(Difference listings)
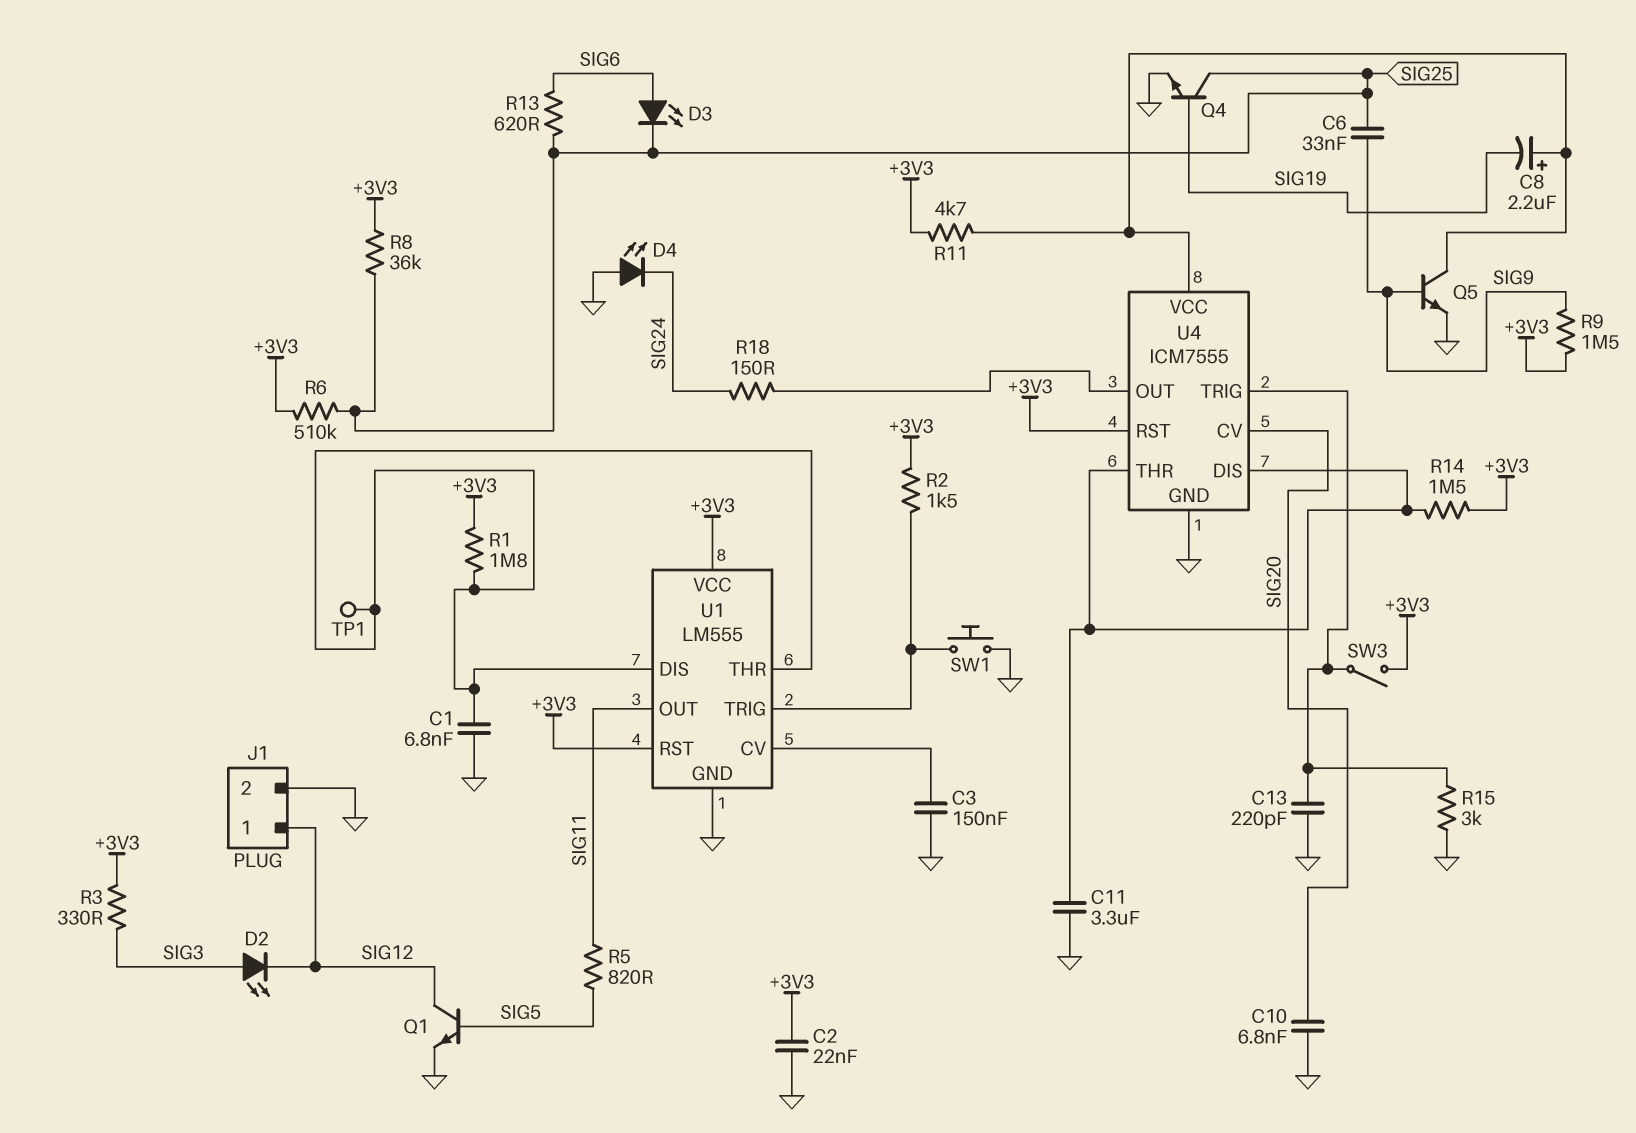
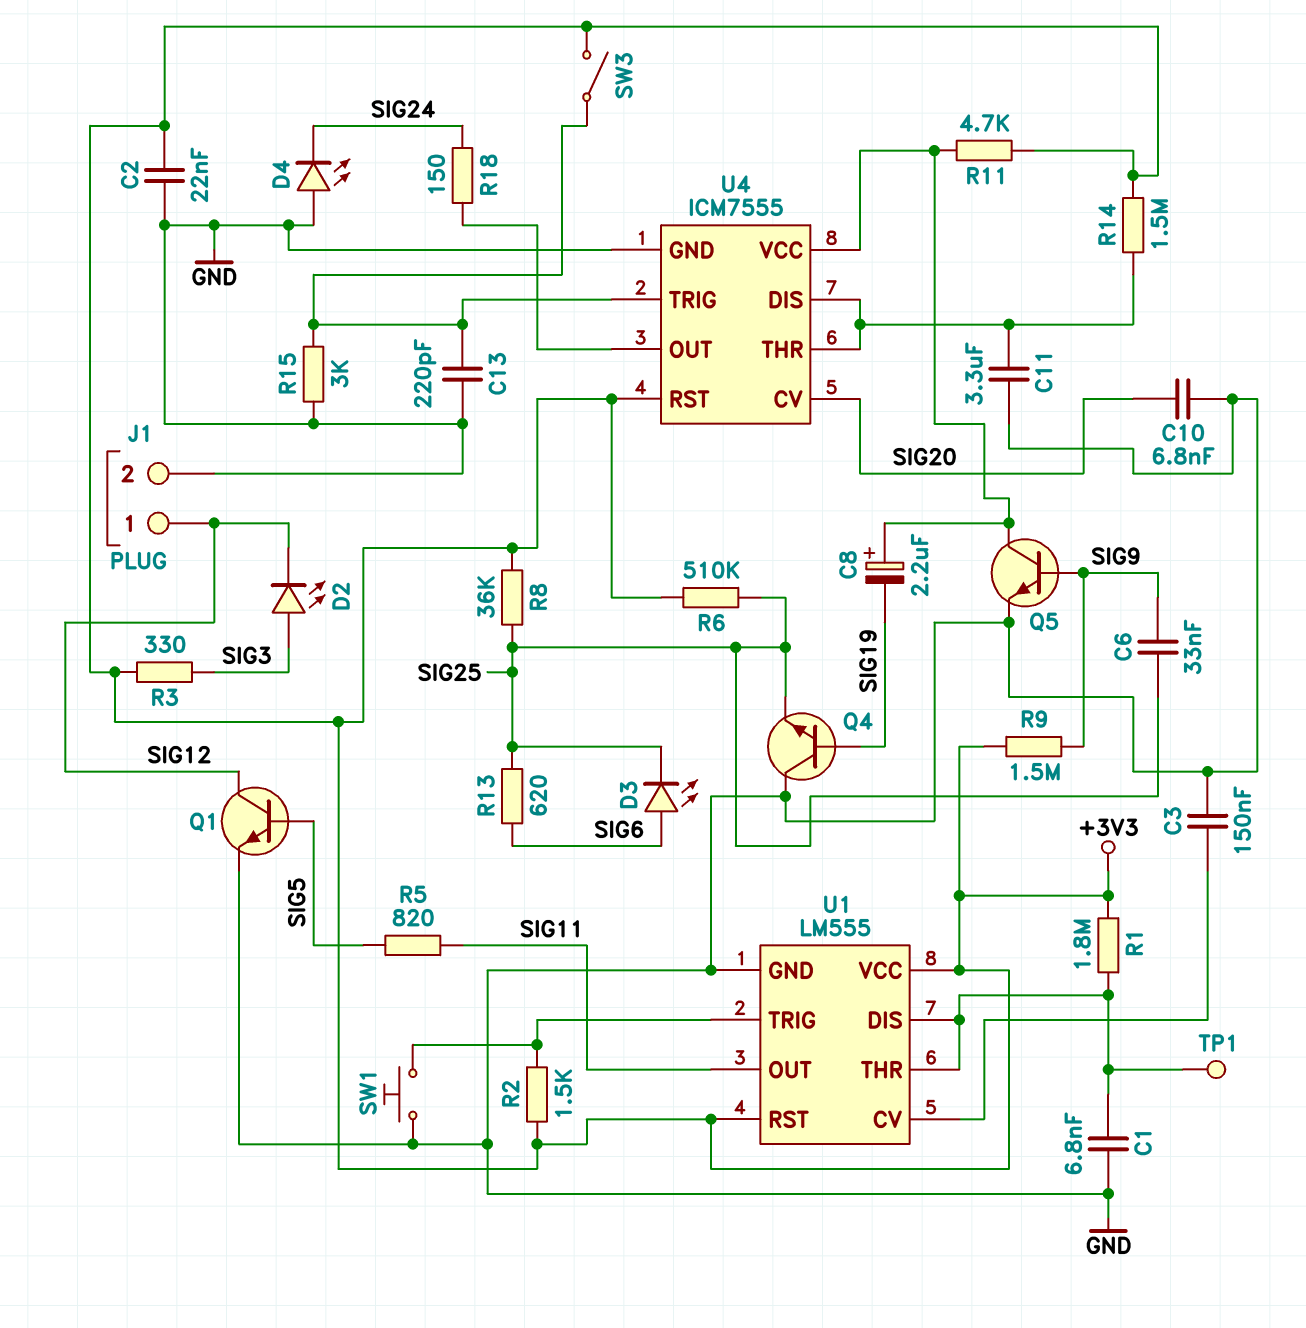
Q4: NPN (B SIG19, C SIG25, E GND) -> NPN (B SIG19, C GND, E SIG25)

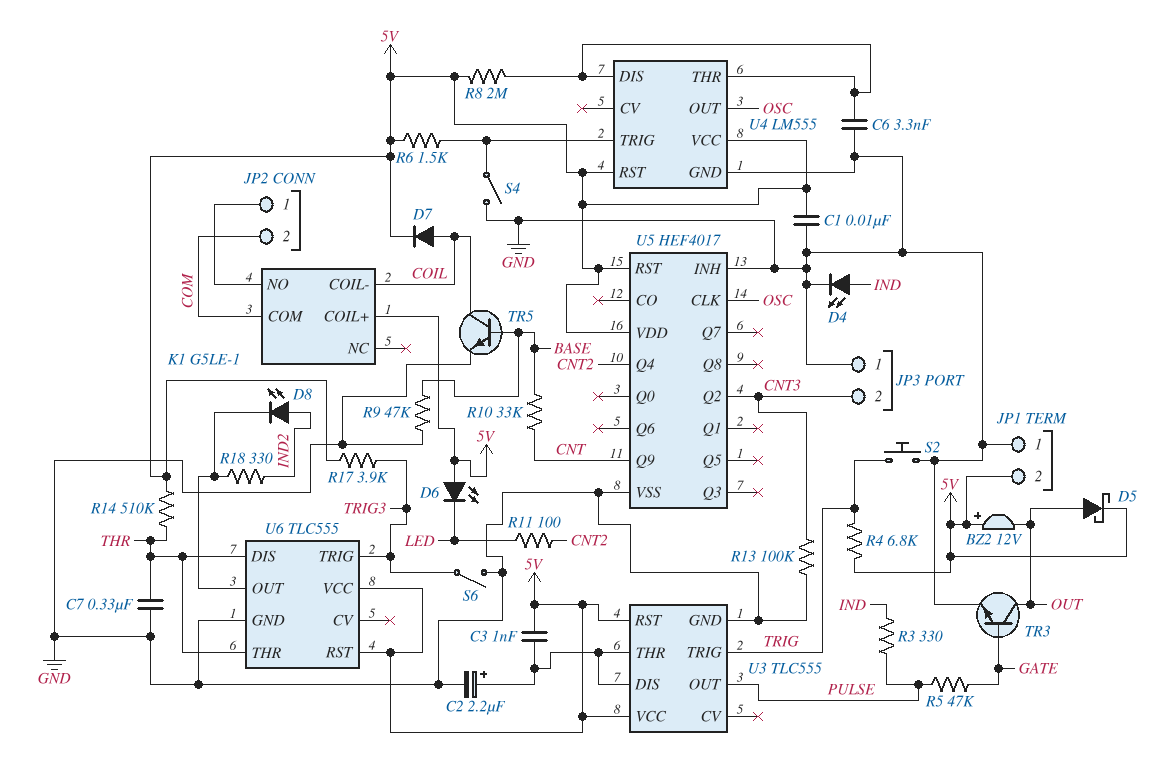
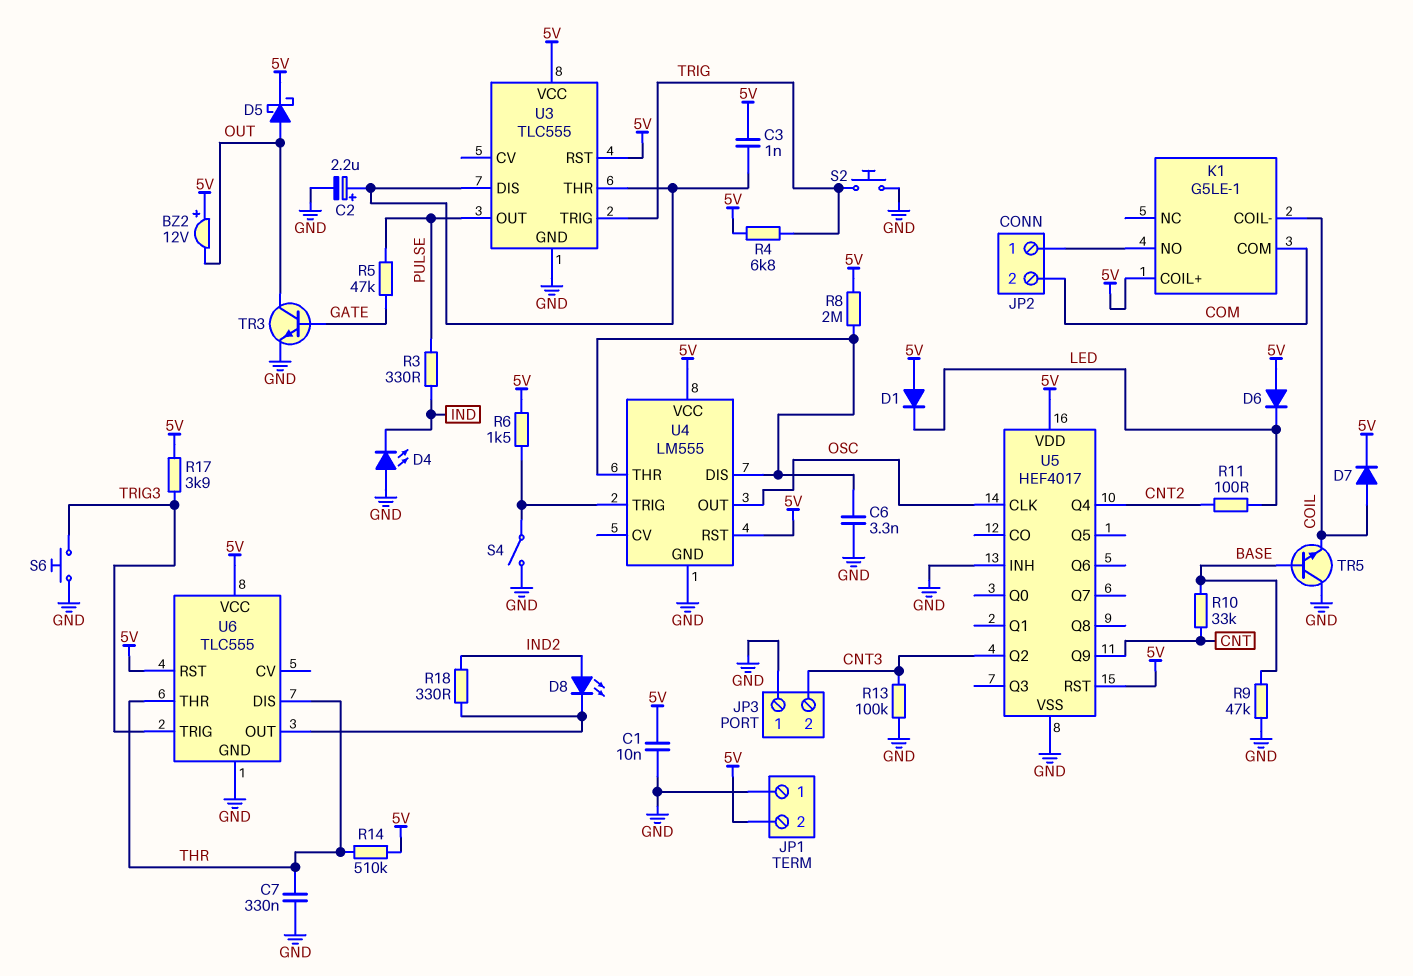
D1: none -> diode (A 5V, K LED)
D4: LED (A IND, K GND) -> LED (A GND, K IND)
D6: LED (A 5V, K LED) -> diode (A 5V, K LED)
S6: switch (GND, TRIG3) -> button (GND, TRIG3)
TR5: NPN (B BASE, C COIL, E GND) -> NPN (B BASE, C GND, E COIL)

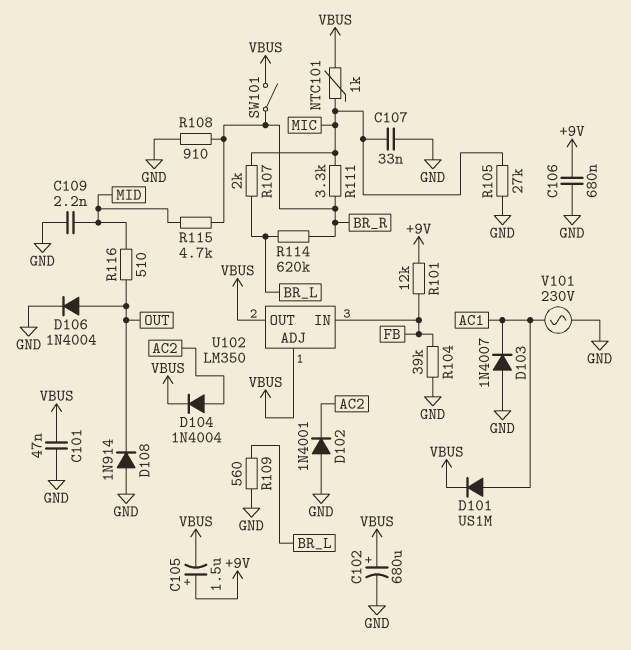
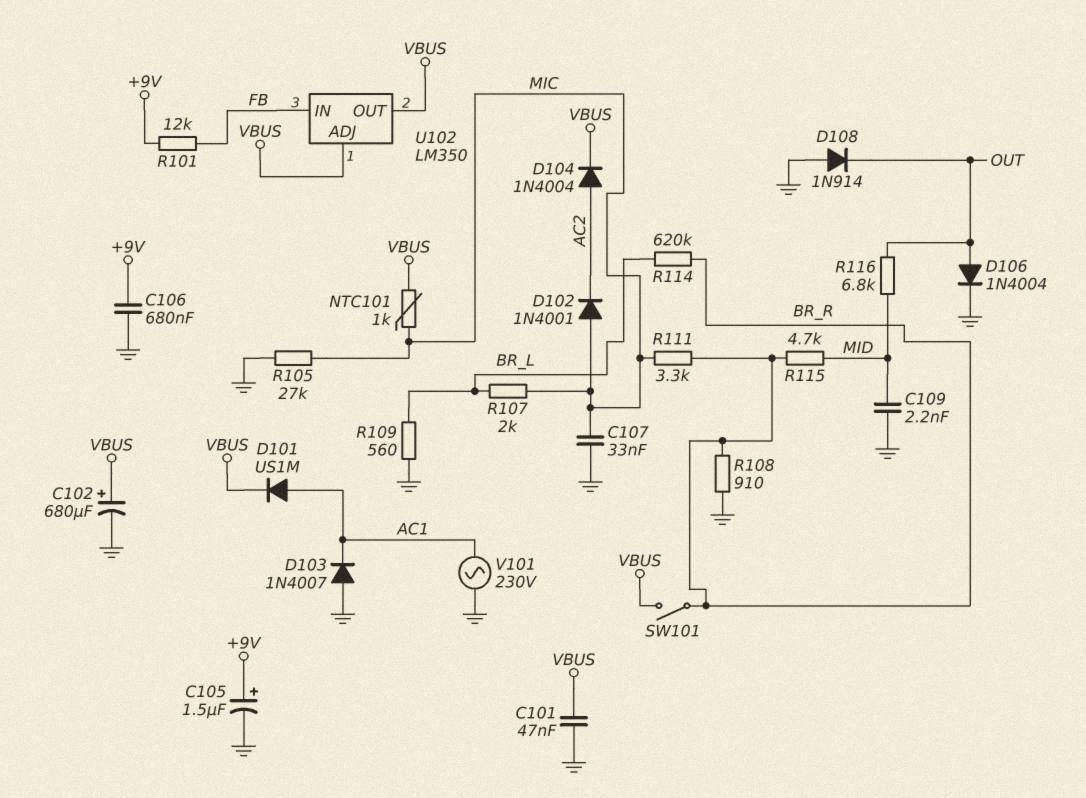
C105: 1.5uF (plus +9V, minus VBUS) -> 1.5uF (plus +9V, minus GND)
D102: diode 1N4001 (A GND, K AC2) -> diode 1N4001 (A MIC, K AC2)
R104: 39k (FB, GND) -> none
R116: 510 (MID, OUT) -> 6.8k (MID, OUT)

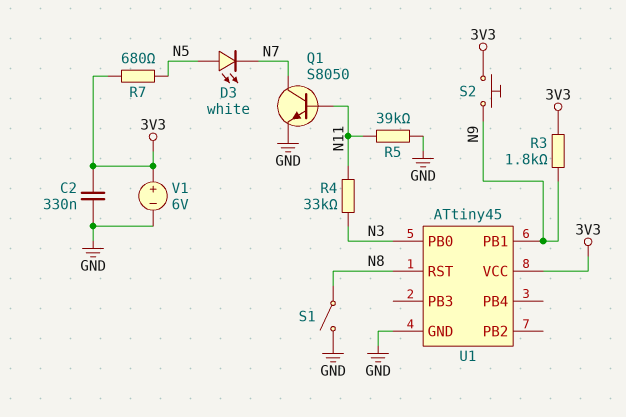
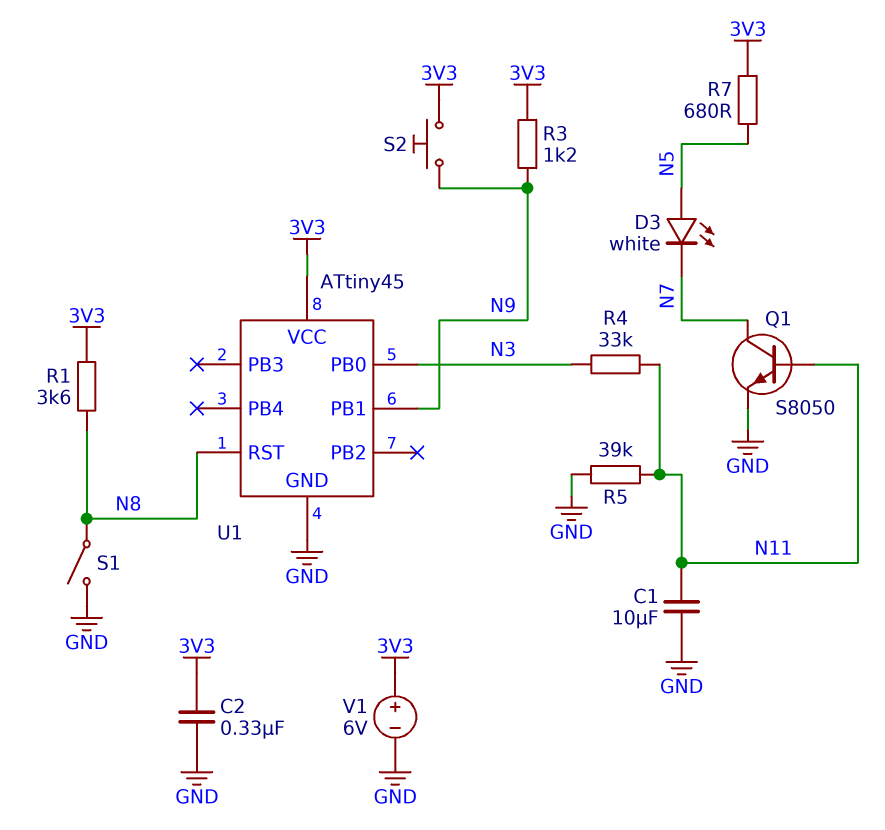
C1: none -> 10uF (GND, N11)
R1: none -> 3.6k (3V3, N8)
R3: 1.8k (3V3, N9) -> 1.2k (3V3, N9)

- PROBLEM TO SOLVE
Copy out the entries exactly as they stand, omitting the images.

- RESPONSE AREA
Q4: NPN (B SIG19, C SIG25, E GND) -> NPN (B SIG19, C GND, E SIG25)

D1: none -> diode (A 5V, K LED)
D4: LED (A IND, K GND) -> LED (A GND, K IND)
D6: LED (A 5V, K LED) -> diode (A 5V, K LED)
S6: switch (GND, TRIG3) -> button (GND, TRIG3)
TR5: NPN (B BASE, C COIL, E GND) -> NPN (B BASE, C GND, E COIL)

C105: 1.5uF (plus +9V, minus VBUS) -> 1.5uF (plus +9V, minus GND)
D102: diode 1N4001 (A GND, K AC2) -> diode 1N4001 (A MIC, K AC2)
R104: 39k (FB, GND) -> none
R116: 510 (MID, OUT) -> 6.8k (MID, OUT)

C1: none -> 10uF (GND, N11)
R1: none -> 3.6k (3V3, N8)
R3: 1.8k (3V3, N9) -> 1.2k (3V3, N9)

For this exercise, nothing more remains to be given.